Data
*****

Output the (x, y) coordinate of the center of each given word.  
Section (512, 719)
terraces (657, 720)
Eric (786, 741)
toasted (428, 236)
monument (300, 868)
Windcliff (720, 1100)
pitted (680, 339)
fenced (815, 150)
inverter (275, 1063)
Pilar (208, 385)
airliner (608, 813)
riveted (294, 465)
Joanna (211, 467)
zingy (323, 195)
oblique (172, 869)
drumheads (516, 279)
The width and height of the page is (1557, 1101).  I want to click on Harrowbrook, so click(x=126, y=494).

*****

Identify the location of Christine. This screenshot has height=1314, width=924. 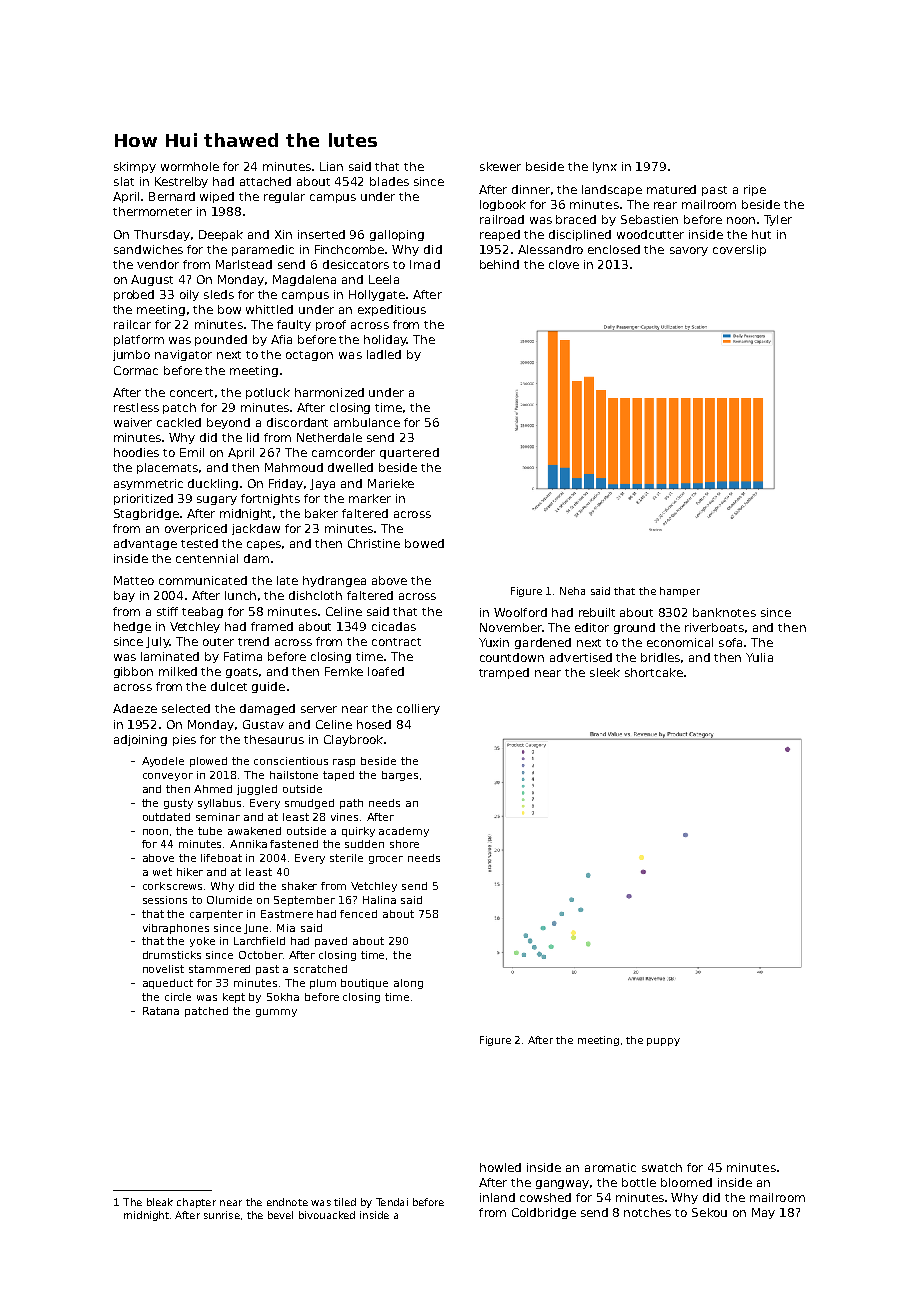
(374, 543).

*****

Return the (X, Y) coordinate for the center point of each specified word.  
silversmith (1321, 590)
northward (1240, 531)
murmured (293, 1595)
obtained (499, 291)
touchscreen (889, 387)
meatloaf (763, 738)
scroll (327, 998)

*****

Set exercise
Retype the stretch of the listing from the line containing "riveted (294, 465)" through the line containing "The width and", both ends included, reproducing each line with no changes.

The completed task
riveted (294, 465)
Joanna (211, 467)
zingy (323, 195)
oblique (172, 869)
drumheads (516, 279)
The width and height of the page is (1557, 1101).  I want to click on Harrowbrook, so click(x=126, y=494).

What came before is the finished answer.